(Beginning of Material for this exercise)

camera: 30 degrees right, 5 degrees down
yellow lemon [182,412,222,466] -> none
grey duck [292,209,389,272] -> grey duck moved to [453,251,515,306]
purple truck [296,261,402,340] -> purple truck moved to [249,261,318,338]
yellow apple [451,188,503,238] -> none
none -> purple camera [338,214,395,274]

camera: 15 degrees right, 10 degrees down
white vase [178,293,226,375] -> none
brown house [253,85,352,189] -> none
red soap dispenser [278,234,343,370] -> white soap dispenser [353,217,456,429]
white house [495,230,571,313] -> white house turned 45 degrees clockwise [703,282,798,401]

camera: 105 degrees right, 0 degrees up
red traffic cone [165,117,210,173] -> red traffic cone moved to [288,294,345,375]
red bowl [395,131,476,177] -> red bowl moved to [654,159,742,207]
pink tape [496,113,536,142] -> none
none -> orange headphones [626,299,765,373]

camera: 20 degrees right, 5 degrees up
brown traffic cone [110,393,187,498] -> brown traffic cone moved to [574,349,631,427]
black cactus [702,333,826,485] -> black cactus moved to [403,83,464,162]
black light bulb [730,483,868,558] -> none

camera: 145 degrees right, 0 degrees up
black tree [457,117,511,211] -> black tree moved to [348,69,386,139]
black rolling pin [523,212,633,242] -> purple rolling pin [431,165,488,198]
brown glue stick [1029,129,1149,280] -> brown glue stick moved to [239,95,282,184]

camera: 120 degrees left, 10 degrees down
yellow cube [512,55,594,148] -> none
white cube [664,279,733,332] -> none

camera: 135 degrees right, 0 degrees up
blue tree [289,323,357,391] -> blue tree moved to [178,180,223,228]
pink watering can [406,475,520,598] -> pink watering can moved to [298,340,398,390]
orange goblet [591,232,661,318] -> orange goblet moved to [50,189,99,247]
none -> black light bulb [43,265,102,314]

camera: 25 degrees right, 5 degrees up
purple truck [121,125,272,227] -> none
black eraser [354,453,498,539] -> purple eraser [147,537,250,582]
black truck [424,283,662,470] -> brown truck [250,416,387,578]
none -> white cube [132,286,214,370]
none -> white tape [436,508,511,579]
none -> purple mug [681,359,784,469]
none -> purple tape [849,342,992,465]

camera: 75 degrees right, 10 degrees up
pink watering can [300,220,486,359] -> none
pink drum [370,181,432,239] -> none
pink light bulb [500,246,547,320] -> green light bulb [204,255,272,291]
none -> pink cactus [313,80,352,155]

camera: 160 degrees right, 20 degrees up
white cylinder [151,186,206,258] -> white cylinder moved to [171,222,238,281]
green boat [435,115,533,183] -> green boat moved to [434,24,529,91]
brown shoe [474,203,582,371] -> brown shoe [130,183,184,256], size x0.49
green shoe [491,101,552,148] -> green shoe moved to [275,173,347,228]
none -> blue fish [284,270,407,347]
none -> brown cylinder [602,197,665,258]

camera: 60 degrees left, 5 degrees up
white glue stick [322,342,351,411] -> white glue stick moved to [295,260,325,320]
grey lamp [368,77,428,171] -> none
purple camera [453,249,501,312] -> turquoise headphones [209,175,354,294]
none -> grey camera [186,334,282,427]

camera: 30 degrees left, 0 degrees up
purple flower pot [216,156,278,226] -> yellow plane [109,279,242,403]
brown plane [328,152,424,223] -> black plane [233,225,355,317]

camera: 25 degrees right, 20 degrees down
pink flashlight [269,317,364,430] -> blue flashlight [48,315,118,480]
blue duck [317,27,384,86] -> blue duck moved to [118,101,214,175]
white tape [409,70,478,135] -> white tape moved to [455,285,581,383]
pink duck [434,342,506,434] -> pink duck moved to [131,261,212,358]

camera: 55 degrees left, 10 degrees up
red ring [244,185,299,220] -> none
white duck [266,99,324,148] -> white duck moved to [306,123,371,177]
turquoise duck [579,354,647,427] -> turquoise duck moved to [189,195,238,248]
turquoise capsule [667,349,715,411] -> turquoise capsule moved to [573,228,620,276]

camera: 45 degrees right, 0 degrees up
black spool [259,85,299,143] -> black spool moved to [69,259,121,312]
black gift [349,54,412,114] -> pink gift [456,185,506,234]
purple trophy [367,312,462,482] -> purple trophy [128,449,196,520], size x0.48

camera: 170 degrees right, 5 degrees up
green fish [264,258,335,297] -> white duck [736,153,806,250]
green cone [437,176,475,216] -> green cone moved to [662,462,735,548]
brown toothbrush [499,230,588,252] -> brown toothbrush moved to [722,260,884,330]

(End of Material for this exercise)

Directions for this task
Copy out each line of the records above that includes "cone".

Response area
red traffic cone [165,117,210,173] -> red traffic cone moved to [288,294,345,375]
brown traffic cone [110,393,187,498] -> brown traffic cone moved to [574,349,631,427]
green cone [437,176,475,216] -> green cone moved to [662,462,735,548]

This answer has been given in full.